## Record excerpts
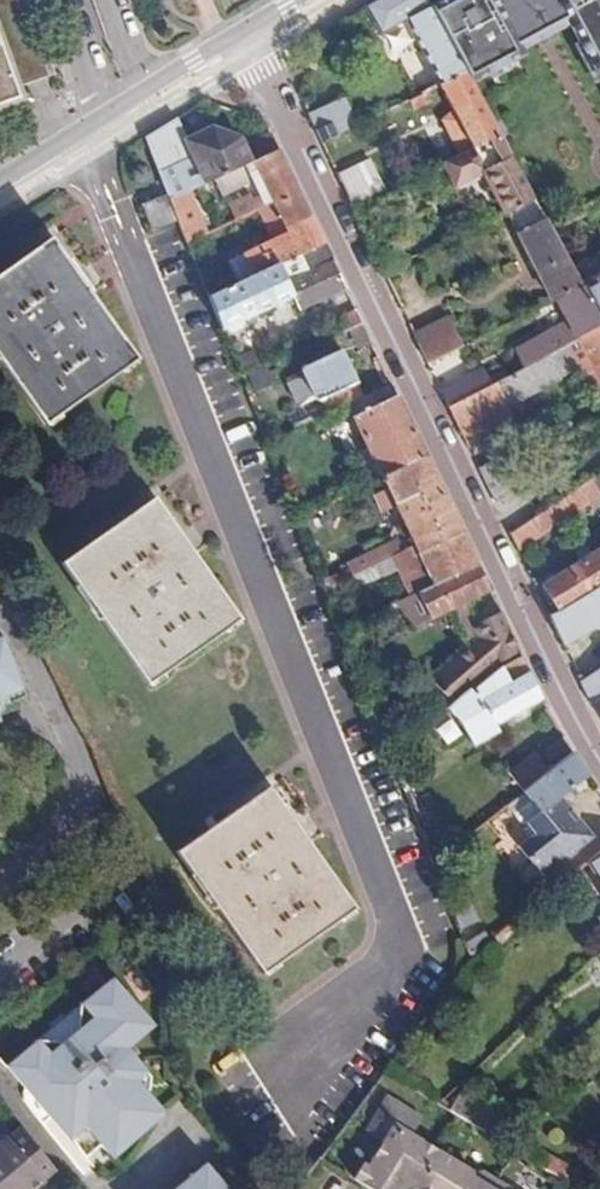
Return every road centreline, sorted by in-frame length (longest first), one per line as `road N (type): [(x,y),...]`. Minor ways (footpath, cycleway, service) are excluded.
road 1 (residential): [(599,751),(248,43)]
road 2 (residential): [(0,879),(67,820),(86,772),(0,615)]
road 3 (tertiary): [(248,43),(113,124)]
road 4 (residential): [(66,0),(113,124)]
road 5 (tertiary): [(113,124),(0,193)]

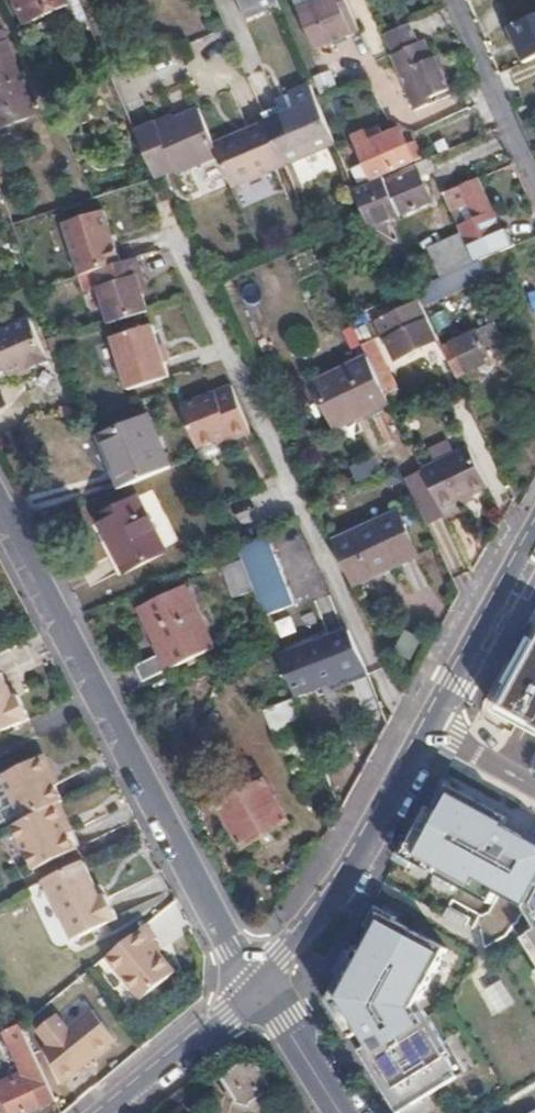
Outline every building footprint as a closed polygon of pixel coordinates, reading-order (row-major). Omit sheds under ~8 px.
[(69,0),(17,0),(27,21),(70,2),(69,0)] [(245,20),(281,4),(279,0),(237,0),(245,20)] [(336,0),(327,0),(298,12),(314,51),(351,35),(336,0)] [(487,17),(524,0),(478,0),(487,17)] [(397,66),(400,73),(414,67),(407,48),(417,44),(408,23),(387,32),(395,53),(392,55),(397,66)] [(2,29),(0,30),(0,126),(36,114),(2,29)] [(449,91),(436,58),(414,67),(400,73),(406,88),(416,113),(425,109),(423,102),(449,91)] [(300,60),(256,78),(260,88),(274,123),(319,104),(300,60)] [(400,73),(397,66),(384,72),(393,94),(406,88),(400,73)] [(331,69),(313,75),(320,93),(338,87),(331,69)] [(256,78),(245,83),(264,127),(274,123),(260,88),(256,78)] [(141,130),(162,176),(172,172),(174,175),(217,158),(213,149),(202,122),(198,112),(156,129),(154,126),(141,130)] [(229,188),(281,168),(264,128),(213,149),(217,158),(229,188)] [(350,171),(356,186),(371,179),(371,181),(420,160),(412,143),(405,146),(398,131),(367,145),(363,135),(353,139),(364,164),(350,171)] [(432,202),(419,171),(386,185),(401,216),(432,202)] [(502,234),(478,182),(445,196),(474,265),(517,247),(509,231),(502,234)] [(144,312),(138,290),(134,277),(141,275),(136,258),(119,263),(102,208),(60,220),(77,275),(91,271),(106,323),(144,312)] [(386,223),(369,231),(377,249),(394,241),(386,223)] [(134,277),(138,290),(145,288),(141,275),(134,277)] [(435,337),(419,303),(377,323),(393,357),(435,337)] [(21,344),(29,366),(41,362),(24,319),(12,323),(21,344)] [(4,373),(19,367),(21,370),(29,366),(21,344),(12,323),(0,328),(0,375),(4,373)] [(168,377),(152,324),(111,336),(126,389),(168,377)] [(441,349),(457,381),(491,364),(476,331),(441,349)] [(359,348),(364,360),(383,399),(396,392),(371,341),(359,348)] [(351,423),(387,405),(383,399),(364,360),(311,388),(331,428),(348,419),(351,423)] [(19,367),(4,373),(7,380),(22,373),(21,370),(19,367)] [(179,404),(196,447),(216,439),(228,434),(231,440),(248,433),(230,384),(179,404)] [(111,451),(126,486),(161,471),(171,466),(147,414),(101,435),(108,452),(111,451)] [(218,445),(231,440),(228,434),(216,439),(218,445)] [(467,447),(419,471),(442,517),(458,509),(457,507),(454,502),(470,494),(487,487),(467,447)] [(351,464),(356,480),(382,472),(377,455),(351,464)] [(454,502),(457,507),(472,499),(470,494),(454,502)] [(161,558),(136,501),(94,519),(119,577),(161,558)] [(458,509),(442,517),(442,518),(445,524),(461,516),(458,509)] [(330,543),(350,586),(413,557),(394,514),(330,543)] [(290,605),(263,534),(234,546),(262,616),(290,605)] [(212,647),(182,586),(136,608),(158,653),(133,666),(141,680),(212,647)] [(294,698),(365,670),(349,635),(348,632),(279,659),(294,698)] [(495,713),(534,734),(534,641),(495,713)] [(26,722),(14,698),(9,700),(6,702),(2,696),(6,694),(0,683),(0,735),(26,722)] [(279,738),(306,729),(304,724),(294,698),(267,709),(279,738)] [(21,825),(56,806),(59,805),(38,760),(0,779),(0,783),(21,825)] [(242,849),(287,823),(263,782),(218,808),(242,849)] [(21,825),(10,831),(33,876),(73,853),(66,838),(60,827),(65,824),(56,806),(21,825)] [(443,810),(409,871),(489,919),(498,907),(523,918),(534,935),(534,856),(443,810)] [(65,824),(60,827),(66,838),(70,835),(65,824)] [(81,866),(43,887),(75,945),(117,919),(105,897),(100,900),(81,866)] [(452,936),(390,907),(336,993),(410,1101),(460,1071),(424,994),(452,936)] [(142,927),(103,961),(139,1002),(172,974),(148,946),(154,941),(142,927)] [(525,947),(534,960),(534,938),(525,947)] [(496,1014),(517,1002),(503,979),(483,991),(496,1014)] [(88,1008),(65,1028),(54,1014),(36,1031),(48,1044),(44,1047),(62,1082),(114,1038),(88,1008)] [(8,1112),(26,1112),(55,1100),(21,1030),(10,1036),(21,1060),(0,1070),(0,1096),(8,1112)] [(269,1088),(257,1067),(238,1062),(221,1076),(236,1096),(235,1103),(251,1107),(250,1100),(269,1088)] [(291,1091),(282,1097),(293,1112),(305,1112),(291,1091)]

## What to do
Go through the records above, find every line with the word "residential", and list those lines.

## Response to the task
road 1 (residential): [(599,751),(248,43)]
road 2 (residential): [(0,879),(67,820),(86,772),(0,615)]
road 4 (residential): [(66,0),(113,124)]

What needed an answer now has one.